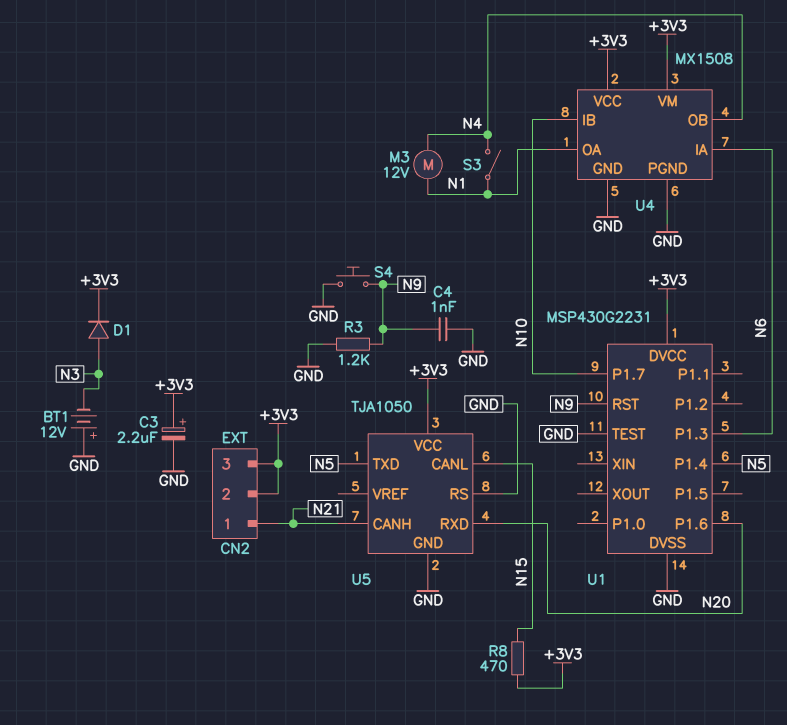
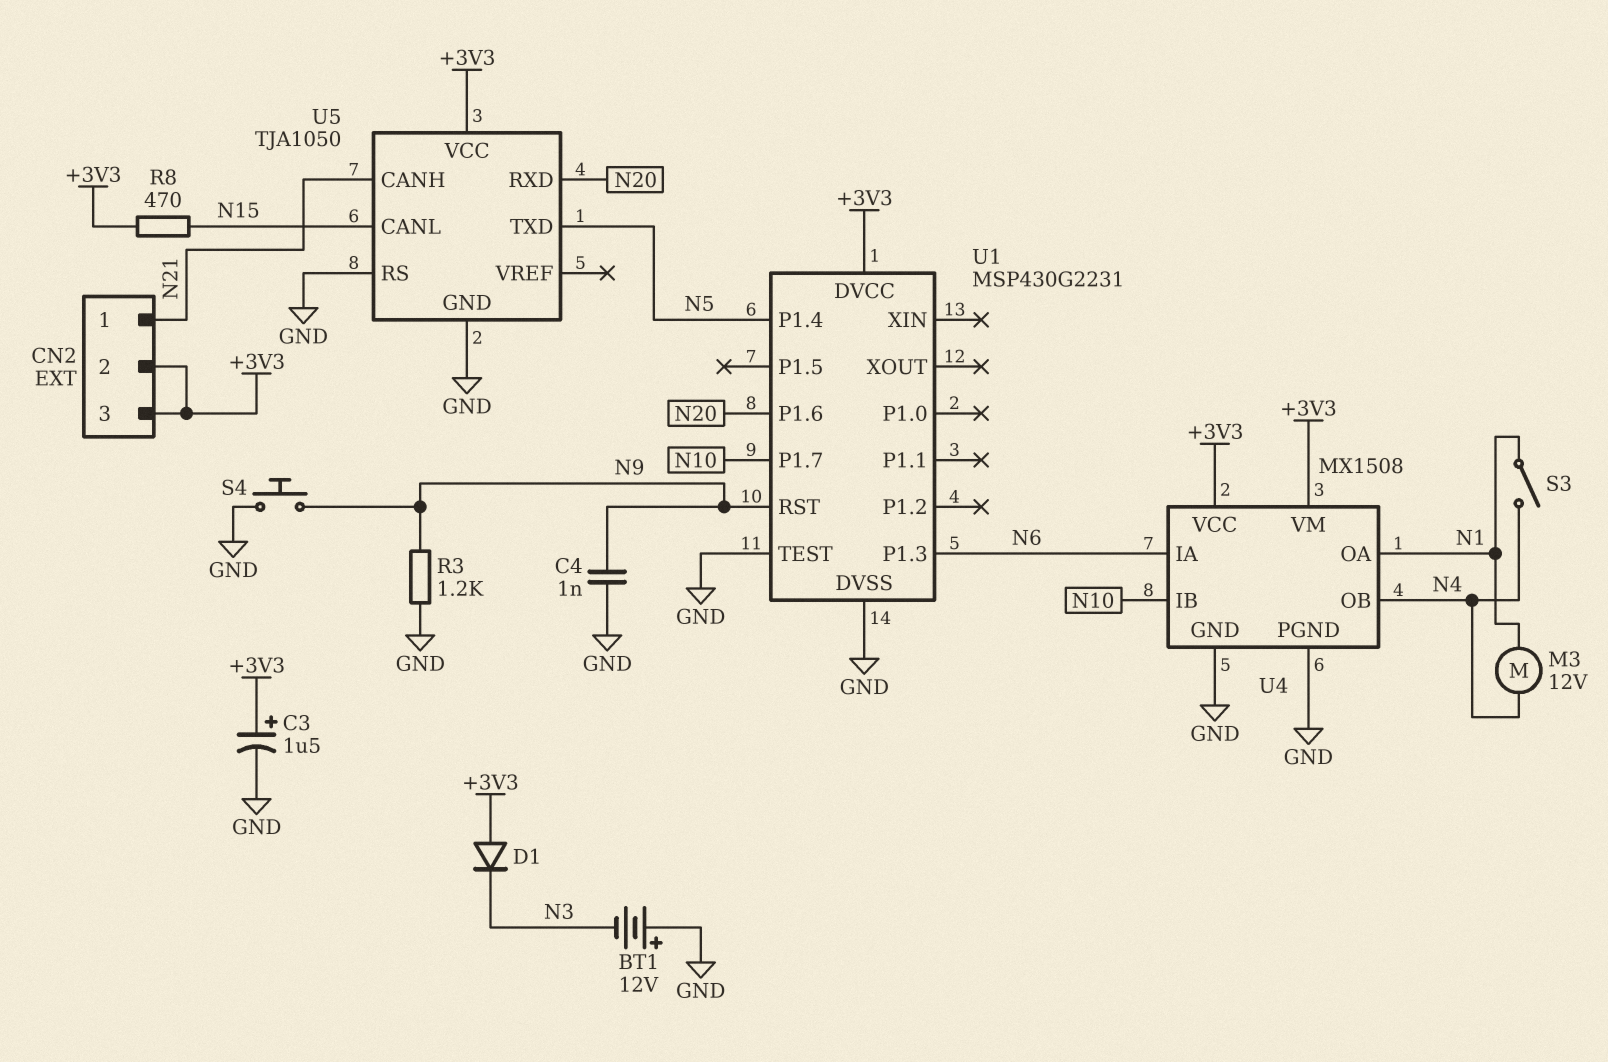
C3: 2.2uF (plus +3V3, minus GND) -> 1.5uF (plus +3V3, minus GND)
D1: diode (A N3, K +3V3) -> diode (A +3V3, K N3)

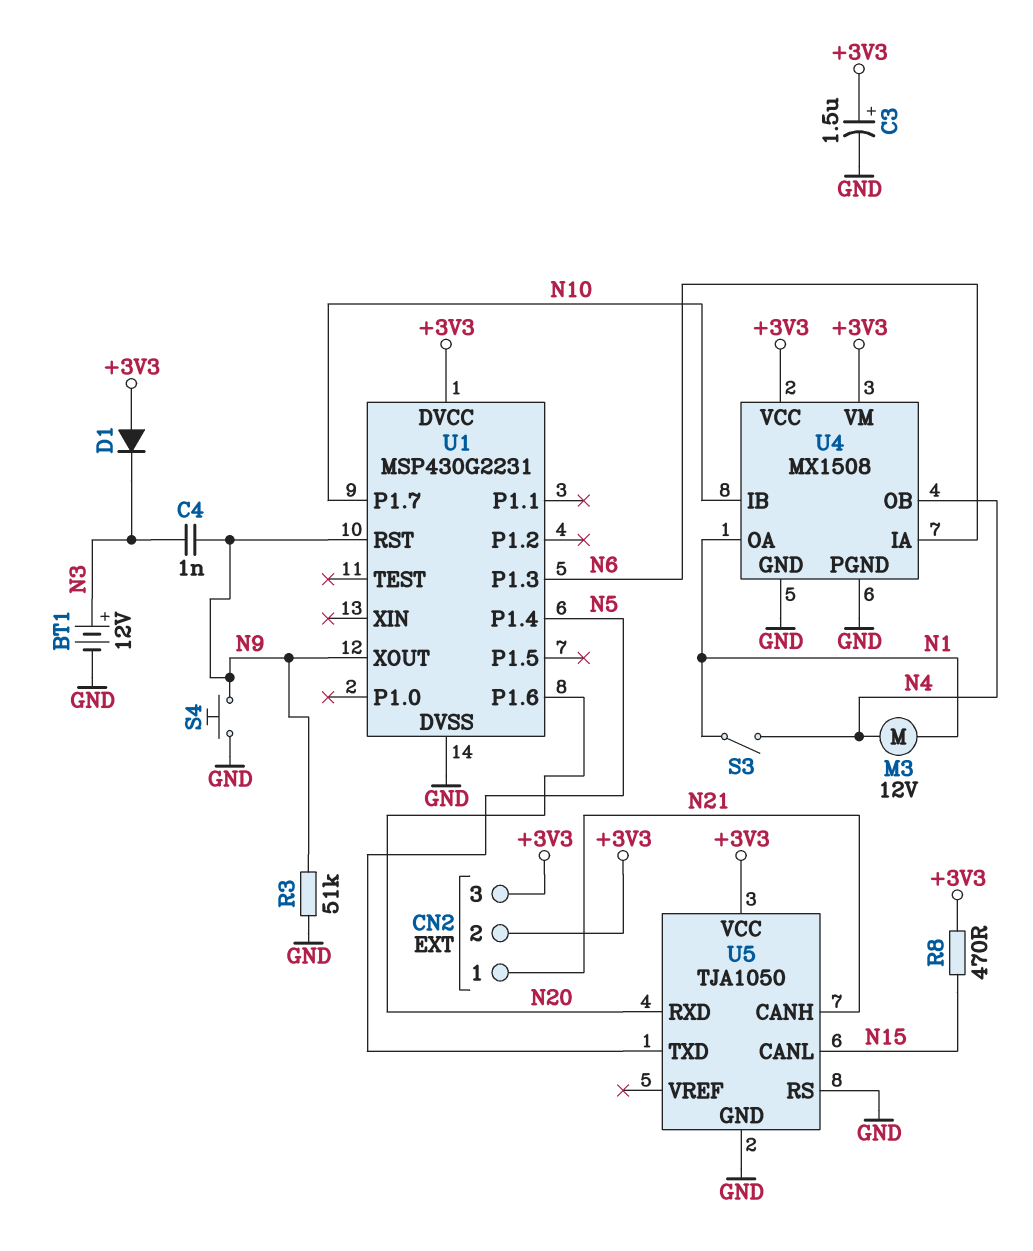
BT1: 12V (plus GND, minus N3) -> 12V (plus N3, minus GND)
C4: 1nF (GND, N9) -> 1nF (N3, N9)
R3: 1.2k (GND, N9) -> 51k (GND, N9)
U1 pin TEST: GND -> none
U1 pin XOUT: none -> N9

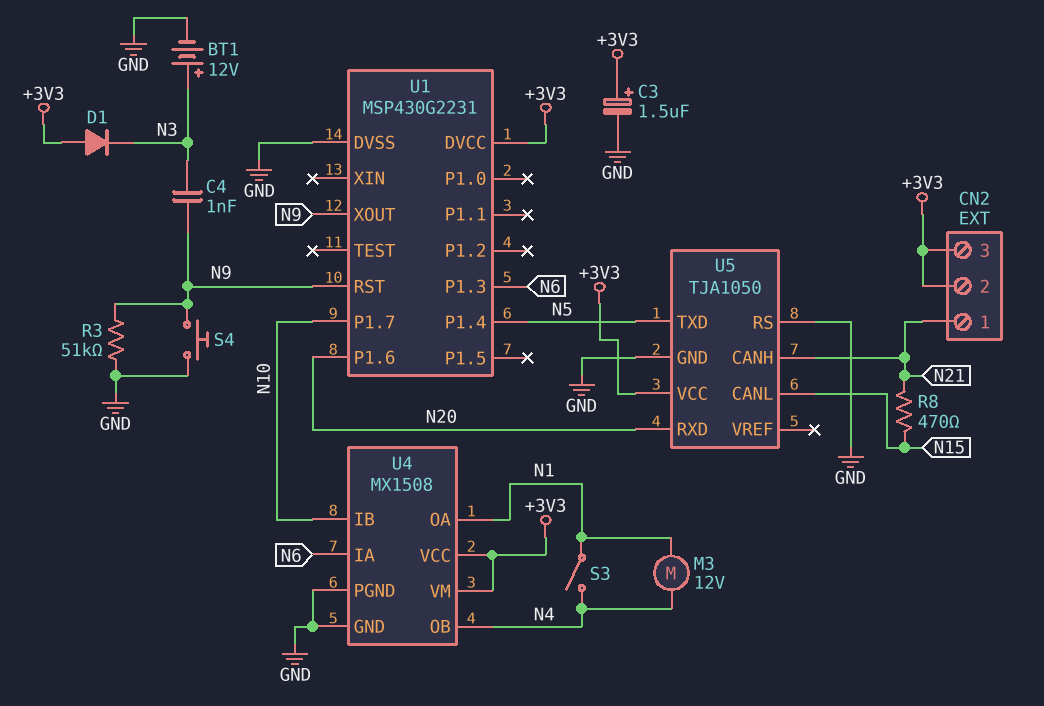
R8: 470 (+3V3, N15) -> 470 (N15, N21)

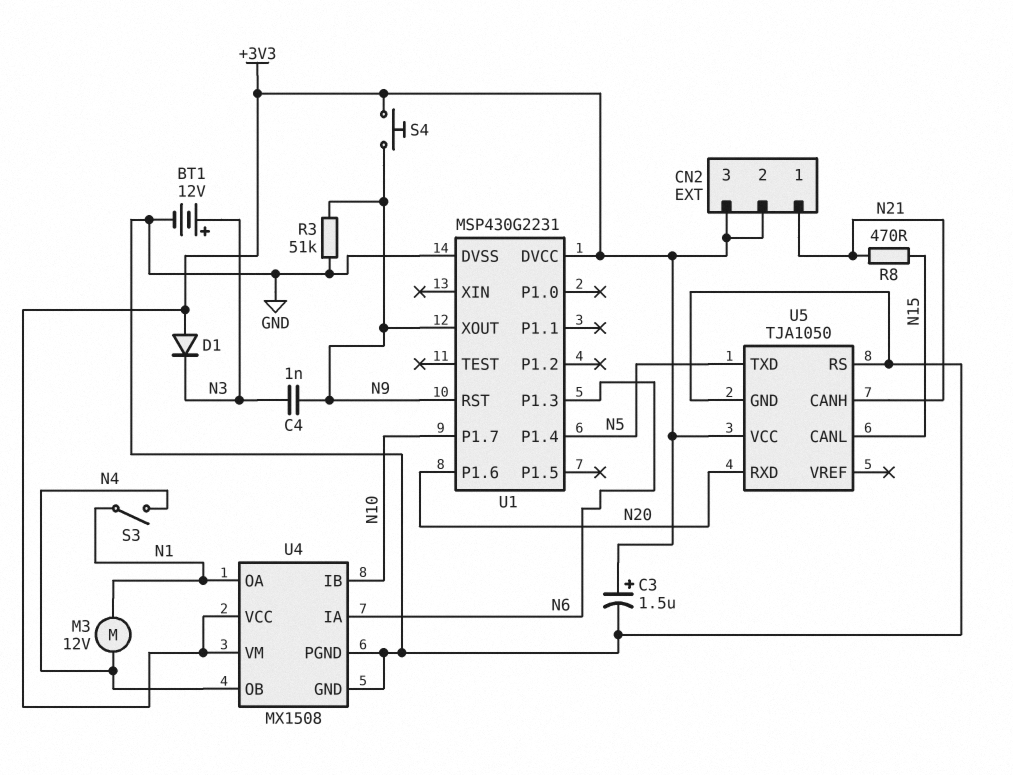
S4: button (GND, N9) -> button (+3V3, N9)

-- -- --

### Problem
Transcribe exactly the lines from the one holding "BT1: 12V (plus" through the final line of the material above, both ends included; any pictures should be dropped.

### Written response
BT1: 12V (plus GND, minus N3) -> 12V (plus N3, minus GND)
C4: 1nF (GND, N9) -> 1nF (N3, N9)
R3: 1.2k (GND, N9) -> 51k (GND, N9)
U1 pin TEST: GND -> none
U1 pin XOUT: none -> N9

R8: 470 (+3V3, N15) -> 470 (N15, N21)

S4: button (GND, N9) -> button (+3V3, N9)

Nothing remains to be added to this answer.